* [Task brief] Each line in the records that mentions the word "pear" needs to be listed.

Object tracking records
Start of Block
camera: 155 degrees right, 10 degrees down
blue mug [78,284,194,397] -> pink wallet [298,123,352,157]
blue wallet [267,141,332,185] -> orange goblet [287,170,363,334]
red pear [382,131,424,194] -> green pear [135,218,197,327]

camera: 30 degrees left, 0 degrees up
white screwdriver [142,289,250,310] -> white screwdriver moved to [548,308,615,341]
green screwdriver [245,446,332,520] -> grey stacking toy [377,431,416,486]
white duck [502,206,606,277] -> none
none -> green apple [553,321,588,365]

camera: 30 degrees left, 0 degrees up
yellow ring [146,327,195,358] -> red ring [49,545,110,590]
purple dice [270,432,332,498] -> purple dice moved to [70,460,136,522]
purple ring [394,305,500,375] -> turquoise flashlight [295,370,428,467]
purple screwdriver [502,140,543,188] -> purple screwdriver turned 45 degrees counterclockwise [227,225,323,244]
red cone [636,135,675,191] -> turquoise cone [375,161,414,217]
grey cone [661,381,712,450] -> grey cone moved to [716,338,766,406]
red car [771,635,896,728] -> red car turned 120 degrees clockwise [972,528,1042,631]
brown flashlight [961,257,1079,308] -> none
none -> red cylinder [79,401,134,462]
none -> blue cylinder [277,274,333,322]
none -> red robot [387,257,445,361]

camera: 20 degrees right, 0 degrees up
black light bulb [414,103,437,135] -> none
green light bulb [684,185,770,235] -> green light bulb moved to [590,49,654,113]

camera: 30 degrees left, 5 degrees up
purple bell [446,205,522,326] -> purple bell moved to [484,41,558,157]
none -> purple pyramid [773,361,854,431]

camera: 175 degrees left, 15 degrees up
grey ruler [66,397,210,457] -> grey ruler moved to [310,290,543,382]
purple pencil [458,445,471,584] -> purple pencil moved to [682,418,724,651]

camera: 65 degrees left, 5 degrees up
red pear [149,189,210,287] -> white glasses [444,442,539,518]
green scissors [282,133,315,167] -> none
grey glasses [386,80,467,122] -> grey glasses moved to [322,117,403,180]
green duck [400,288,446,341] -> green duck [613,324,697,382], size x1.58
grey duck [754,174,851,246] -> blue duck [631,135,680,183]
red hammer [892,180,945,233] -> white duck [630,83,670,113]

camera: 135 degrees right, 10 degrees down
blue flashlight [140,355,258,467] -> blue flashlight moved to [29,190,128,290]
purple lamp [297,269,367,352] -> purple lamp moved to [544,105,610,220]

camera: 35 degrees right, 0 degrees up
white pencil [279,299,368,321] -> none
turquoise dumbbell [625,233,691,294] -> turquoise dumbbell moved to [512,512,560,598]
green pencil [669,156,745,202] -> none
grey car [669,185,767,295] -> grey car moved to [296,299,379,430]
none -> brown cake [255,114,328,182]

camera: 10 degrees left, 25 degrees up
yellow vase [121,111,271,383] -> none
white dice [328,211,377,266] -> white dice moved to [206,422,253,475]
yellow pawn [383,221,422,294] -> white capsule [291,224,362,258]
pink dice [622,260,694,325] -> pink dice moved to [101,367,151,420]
End of Block
* [Task output]
red pear [382,131,424,194] -> green pear [135,218,197,327]
red pear [149,189,210,287] -> white glasses [444,442,539,518]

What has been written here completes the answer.